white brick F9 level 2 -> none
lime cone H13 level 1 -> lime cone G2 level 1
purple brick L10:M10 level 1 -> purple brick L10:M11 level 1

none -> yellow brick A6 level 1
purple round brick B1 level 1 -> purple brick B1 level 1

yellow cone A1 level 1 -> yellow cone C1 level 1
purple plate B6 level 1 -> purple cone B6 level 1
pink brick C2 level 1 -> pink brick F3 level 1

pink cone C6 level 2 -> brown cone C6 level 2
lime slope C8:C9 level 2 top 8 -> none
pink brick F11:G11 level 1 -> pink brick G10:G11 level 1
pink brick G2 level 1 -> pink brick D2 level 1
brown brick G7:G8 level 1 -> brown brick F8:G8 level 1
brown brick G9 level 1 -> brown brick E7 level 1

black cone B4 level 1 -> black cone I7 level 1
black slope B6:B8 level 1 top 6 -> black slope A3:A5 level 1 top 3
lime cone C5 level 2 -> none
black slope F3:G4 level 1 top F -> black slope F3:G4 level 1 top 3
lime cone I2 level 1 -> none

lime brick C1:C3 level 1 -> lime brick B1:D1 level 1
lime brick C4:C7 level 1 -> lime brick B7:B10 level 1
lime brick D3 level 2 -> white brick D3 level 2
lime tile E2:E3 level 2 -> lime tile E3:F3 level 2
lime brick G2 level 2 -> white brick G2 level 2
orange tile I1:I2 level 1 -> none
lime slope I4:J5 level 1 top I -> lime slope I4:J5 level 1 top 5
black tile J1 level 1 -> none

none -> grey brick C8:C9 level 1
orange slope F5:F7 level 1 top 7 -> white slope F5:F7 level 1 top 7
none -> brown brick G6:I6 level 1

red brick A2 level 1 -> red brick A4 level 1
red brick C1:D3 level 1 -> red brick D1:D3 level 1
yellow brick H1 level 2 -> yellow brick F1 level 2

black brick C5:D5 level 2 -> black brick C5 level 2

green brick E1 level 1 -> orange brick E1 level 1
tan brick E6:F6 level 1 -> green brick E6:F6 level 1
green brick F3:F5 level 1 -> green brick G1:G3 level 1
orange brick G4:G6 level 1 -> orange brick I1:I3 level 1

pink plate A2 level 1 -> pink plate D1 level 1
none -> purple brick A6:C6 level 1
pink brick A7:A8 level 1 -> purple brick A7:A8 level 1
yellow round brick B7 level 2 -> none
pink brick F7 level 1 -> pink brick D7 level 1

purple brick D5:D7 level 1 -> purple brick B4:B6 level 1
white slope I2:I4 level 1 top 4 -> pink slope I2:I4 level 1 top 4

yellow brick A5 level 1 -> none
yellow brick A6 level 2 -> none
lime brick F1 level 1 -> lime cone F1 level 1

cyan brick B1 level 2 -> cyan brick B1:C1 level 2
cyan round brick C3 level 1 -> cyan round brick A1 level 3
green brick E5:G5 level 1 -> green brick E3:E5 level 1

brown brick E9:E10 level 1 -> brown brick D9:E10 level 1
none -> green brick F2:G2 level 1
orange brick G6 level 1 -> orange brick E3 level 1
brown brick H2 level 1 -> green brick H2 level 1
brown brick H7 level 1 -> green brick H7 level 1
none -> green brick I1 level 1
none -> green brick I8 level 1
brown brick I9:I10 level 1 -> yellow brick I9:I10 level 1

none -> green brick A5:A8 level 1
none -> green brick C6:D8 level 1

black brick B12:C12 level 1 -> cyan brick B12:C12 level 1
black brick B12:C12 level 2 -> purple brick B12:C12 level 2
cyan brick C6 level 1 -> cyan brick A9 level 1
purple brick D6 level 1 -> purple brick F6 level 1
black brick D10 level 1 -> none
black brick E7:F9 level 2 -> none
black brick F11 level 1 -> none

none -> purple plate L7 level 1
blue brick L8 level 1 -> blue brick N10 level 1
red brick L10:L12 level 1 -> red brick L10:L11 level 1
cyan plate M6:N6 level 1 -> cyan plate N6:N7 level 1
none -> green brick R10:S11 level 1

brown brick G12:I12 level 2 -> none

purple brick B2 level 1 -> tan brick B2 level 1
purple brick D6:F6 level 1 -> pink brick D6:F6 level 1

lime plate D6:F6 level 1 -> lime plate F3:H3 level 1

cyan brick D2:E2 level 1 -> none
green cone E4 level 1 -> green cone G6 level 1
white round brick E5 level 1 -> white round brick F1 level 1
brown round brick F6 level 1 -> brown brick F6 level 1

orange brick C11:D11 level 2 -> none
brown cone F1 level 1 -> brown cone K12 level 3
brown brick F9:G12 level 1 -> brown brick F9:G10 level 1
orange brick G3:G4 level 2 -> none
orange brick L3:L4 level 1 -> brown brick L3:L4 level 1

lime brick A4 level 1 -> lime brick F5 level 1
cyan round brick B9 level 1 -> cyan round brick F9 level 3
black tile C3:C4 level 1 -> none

• Assignment: In the entries above, how many lines contain the word "pink"? Answer with the number only.

• Exercise answer: 9